== Task description ==
Your task is to copy the records that follow exactly, minus any images.

** Opening Exercise material block **

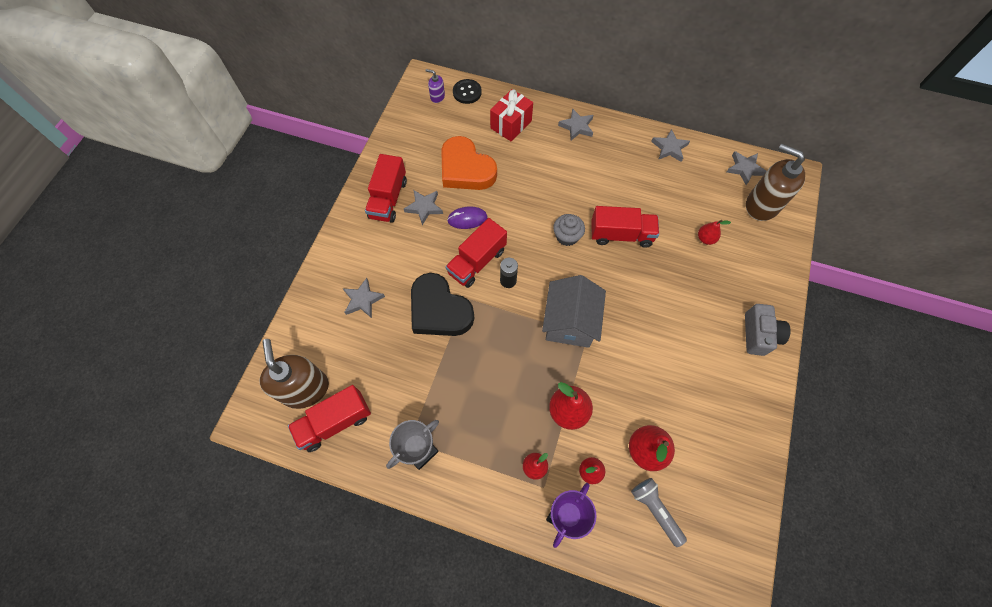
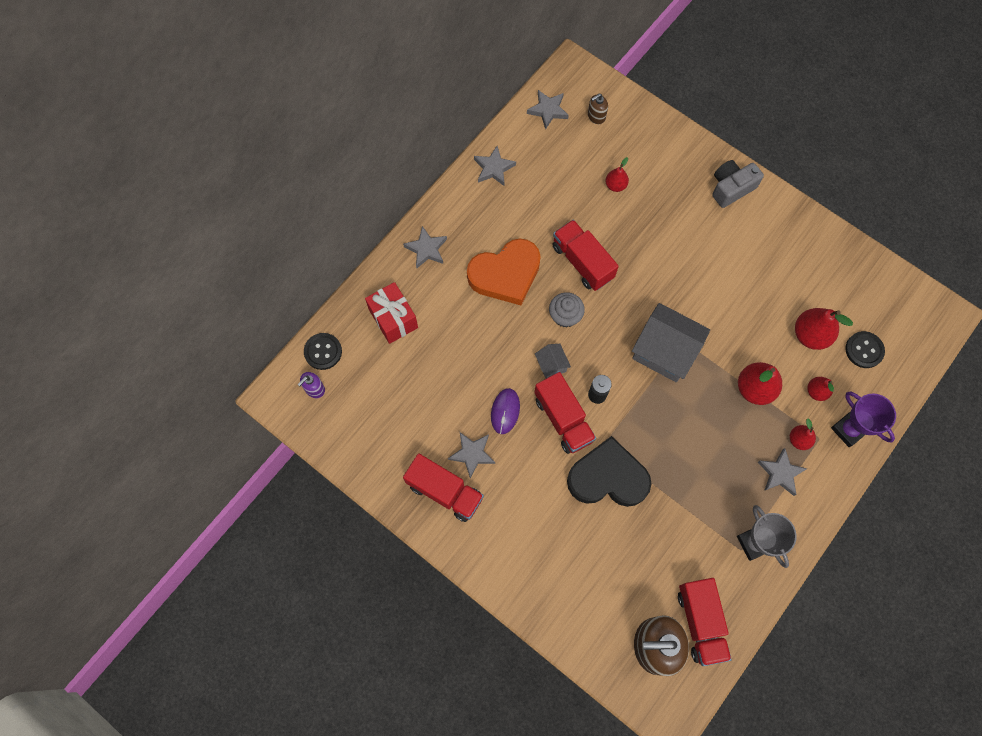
camera: 70 degrees left, 5 degrees up
(363, 300) = (568, 556): grey star -> grey star (780, 473)
(439, 310) = (608, 477): black heart -> black heart turned 150 degrees counterclockwise
(466, 169) = (437, 390): orange heart -> orange heart (505, 274)
(519, 239) = (551, 365): none -> grey house
(621, 235) = (582, 262): red truck -> red truck turned 60 degrees counterclockwise
(655, 510) = (864, 350): grey flashlight -> black button
(759, 335) = (731, 188): grey camera -> grey camera turned 60 degrees counterclockwise
(761, 205) = (596, 116): brown soap dispenser -> brown soap dispenser, size x0.46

** Closing Exercise material block **

== Answer to the exercise ==
camera: 70 degrees left, 5 degrees up
(363, 300) = (568, 556): grey star -> grey star (780, 473)
(439, 310) = (608, 477): black heart -> black heart turned 150 degrees counterclockwise
(466, 169) = (437, 390): orange heart -> orange heart (505, 274)
(519, 239) = (551, 365): none -> grey house
(621, 235) = (582, 262): red truck -> red truck turned 60 degrees counterclockwise
(655, 510) = (864, 350): grey flashlight -> black button
(759, 335) = (731, 188): grey camera -> grey camera turned 60 degrees counterclockwise
(761, 205) = (596, 116): brown soap dispenser -> brown soap dispenser, size x0.46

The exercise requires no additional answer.